Task prompt: Copy every record verbatim but exclude the pictures.

┌─ Record set

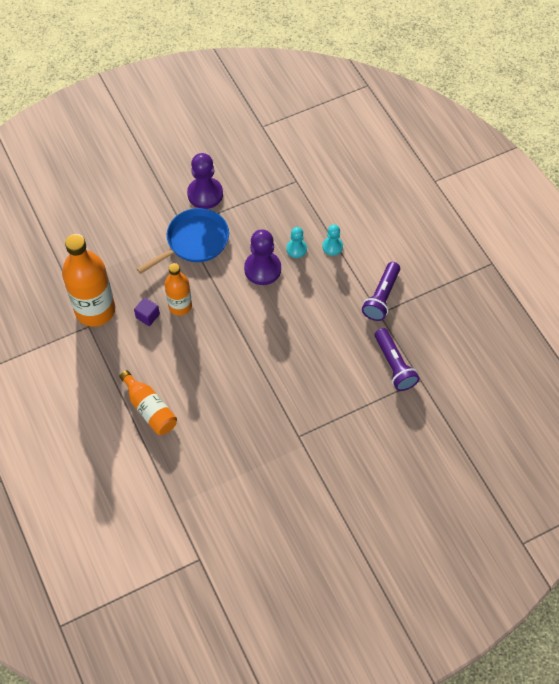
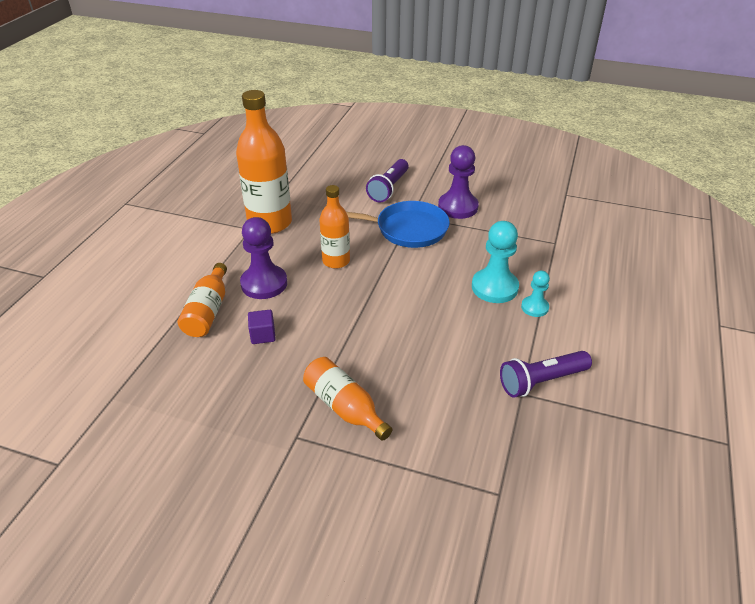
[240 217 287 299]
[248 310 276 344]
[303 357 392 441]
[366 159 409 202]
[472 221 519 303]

└─

Output below:
[240 217 287 299]
[248 310 276 344]
[303 357 392 441]
[366 159 409 202]
[472 221 519 303]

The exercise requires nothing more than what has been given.